### Exercise instructions
Find and copy every line in the records that includes the string "white".

--

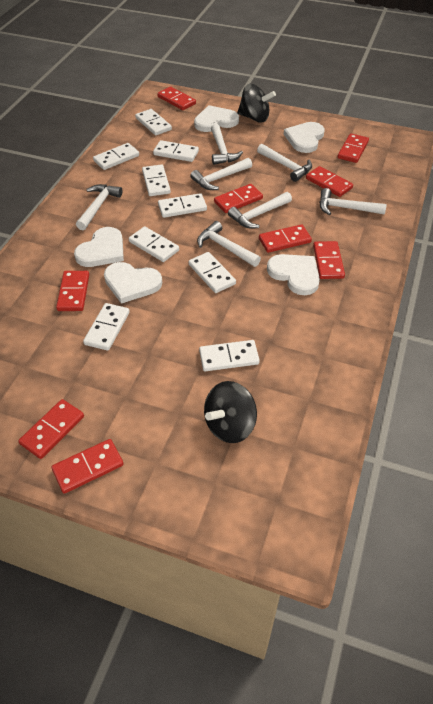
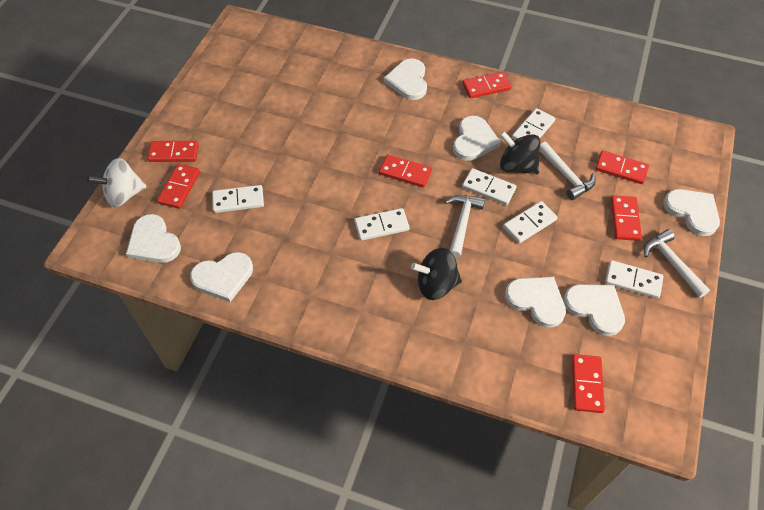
red domino: 9 -> 7
white domino: 9 -> 6
white hammer: 7 -> 3
white heart: 5 -> 7
white spinning top: 0 -> 1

--

### Written solution
white domino: 9 -> 6
white hammer: 7 -> 3
white heart: 5 -> 7
white spinning top: 0 -> 1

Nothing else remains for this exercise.